_Recorded data_.

Segment Open

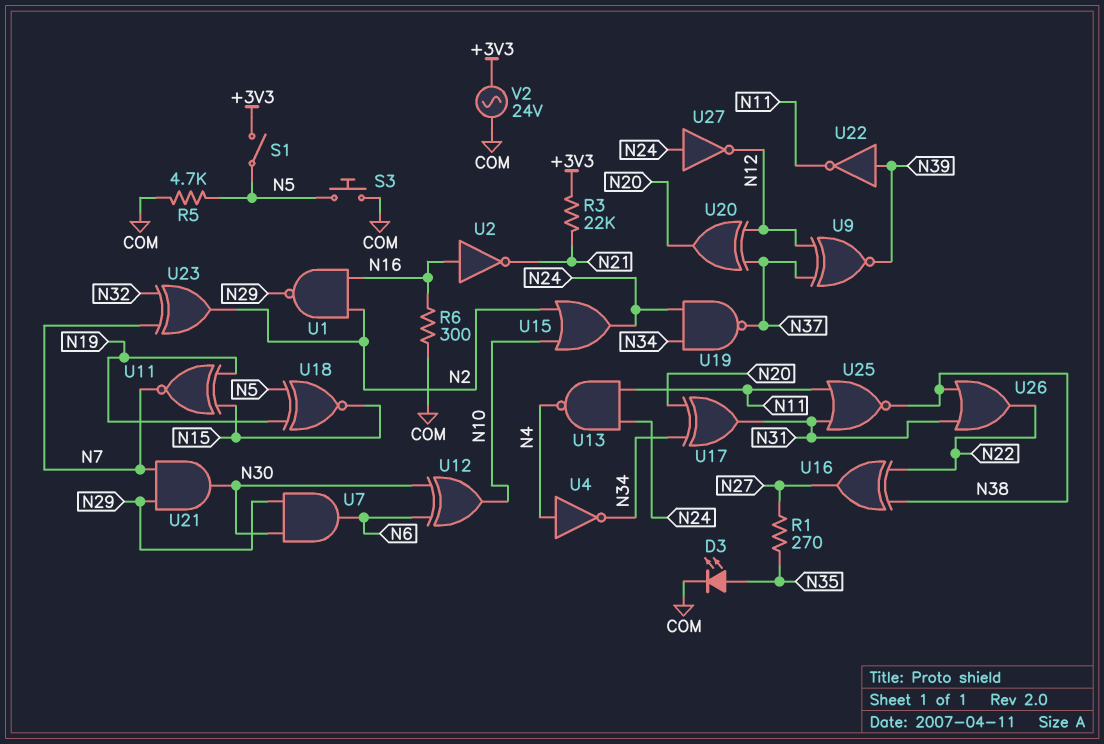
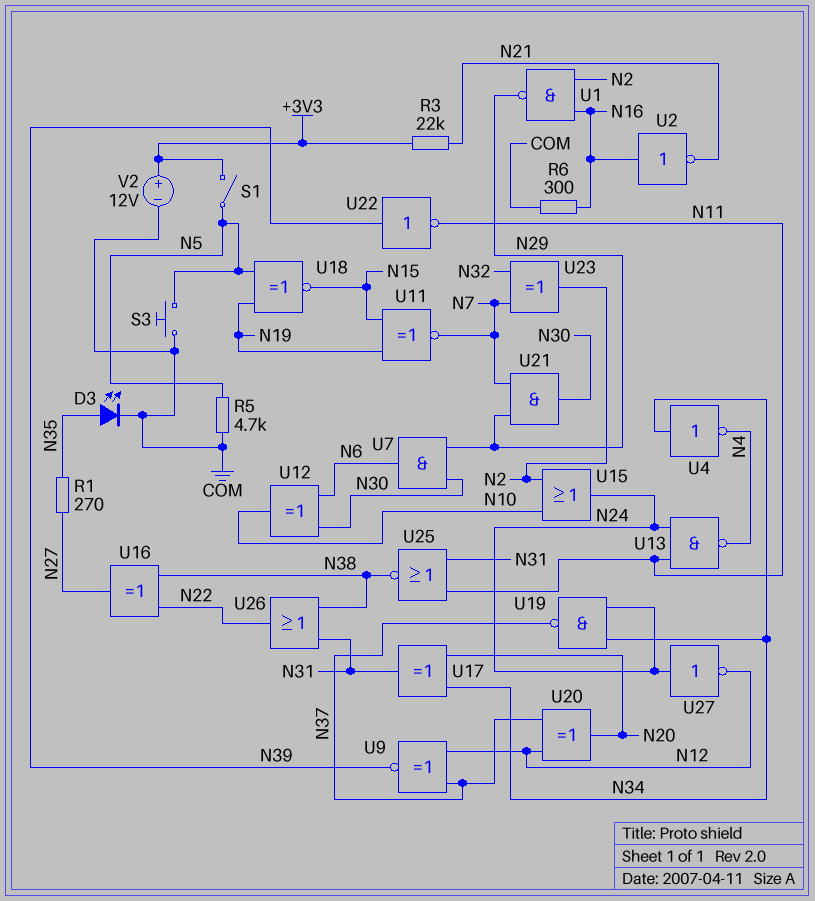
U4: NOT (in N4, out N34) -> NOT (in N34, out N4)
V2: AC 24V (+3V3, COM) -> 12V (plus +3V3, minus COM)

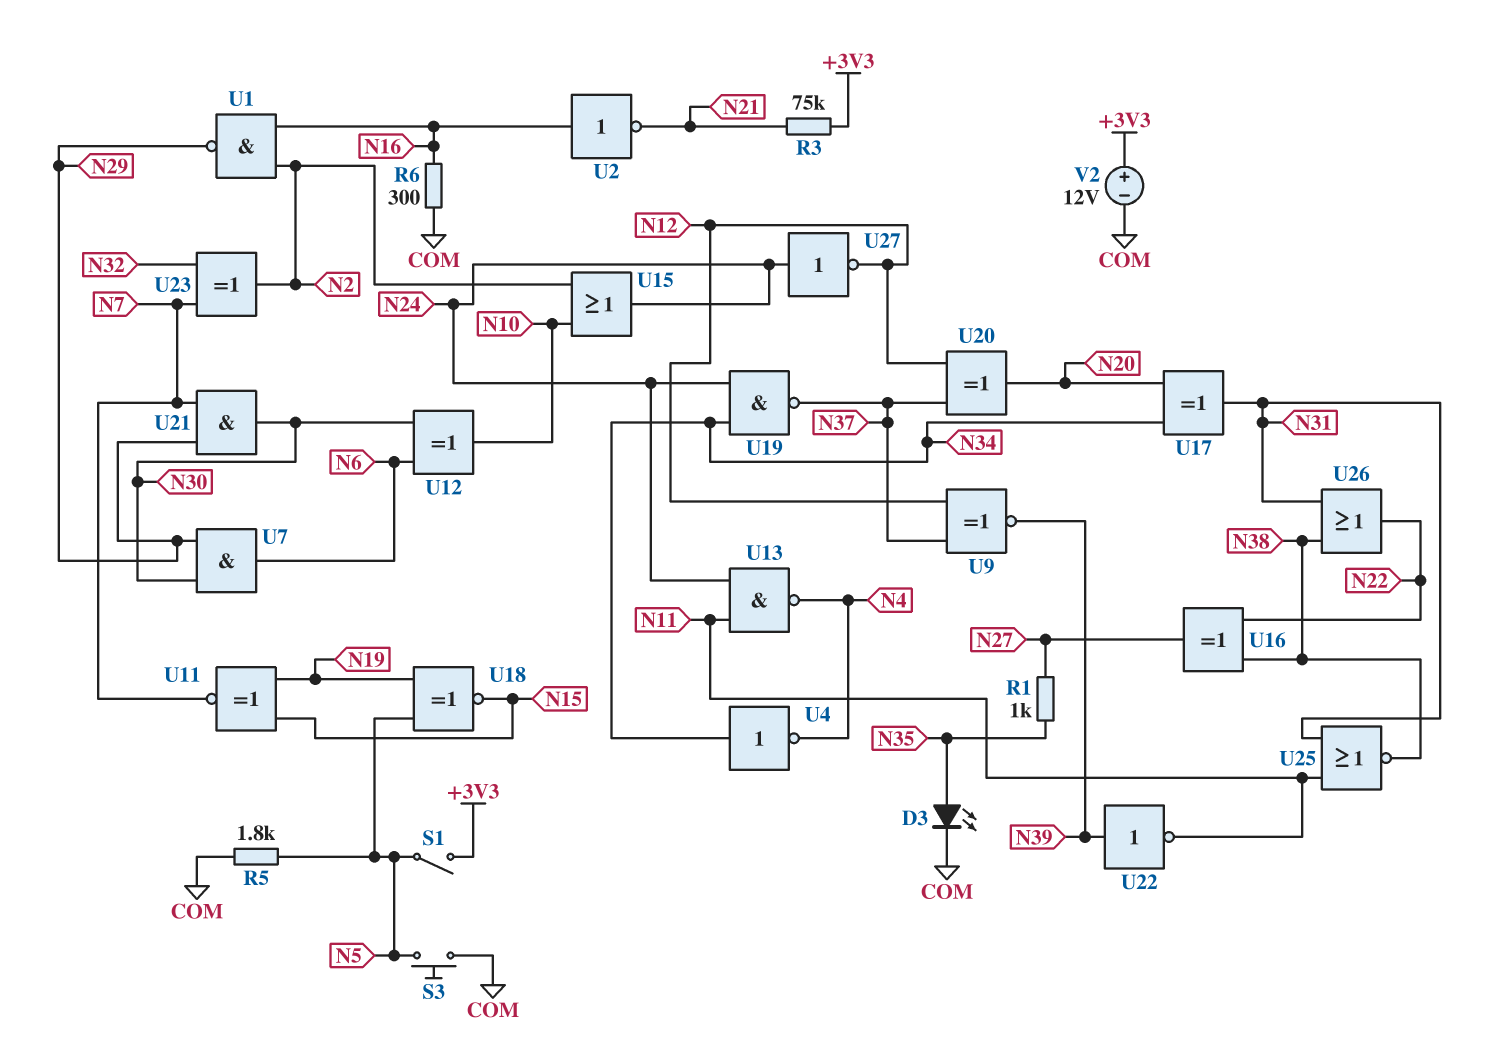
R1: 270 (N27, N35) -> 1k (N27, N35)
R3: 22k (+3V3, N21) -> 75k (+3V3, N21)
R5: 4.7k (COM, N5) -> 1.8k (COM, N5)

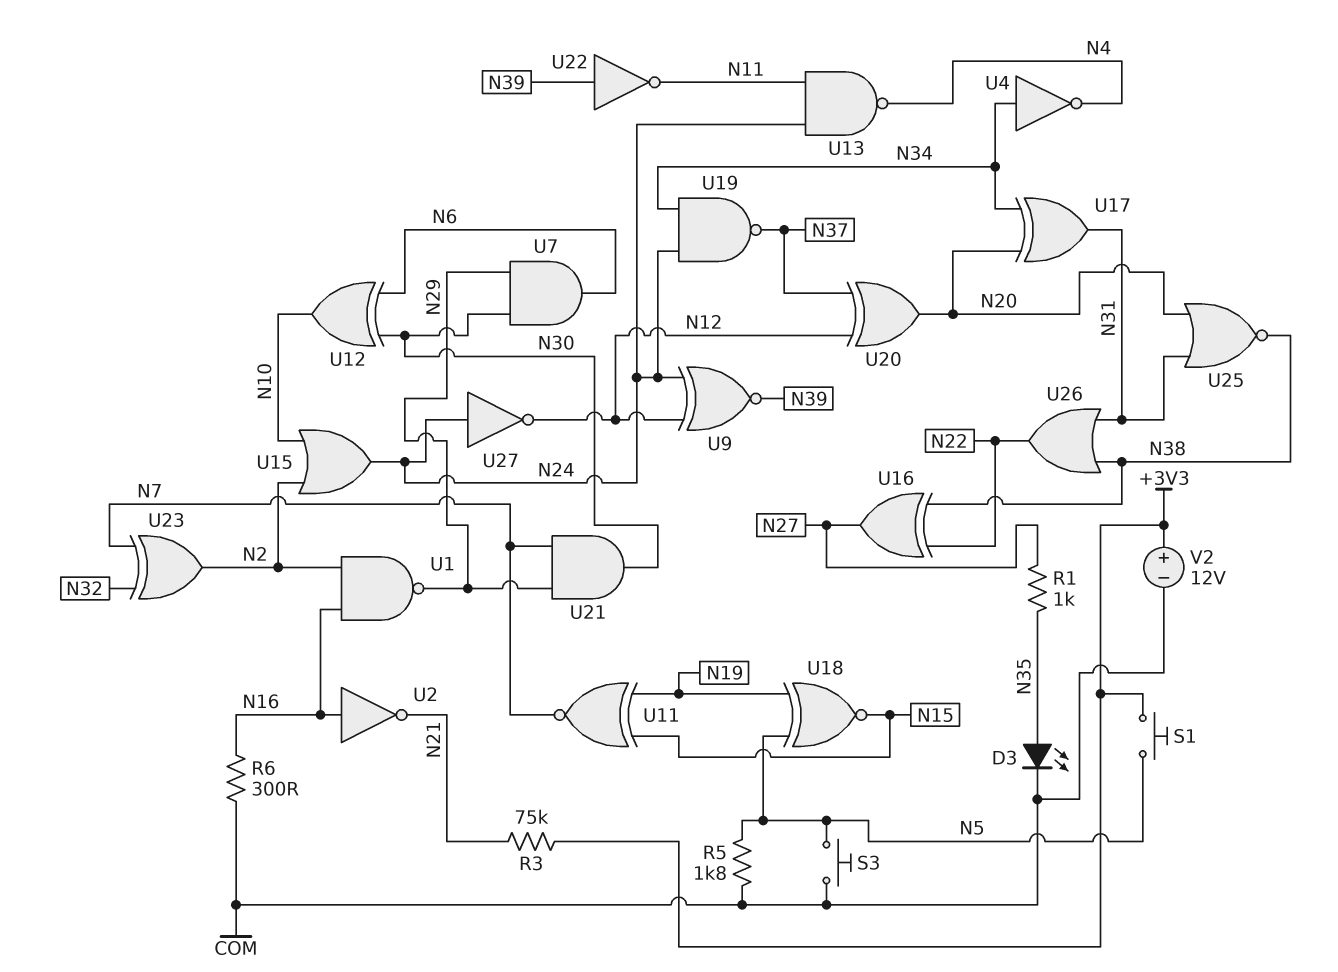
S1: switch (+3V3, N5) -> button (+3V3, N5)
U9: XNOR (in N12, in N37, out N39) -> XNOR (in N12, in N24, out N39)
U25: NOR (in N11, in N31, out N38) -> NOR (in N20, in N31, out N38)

Segment Closed

_Task to carry out_.
Every line above is to be duplicated exactly; no picture should be carried over.

_Task output_.
U4: NOT (in N4, out N34) -> NOT (in N34, out N4)
V2: AC 24V (+3V3, COM) -> 12V (plus +3V3, minus COM)

R1: 270 (N27, N35) -> 1k (N27, N35)
R3: 22k (+3V3, N21) -> 75k (+3V3, N21)
R5: 4.7k (COM, N5) -> 1.8k (COM, N5)

S1: switch (+3V3, N5) -> button (+3V3, N5)
U9: XNOR (in N12, in N37, out N39) -> XNOR (in N12, in N24, out N39)
U25: NOR (in N11, in N31, out N38) -> NOR (in N20, in N31, out N38)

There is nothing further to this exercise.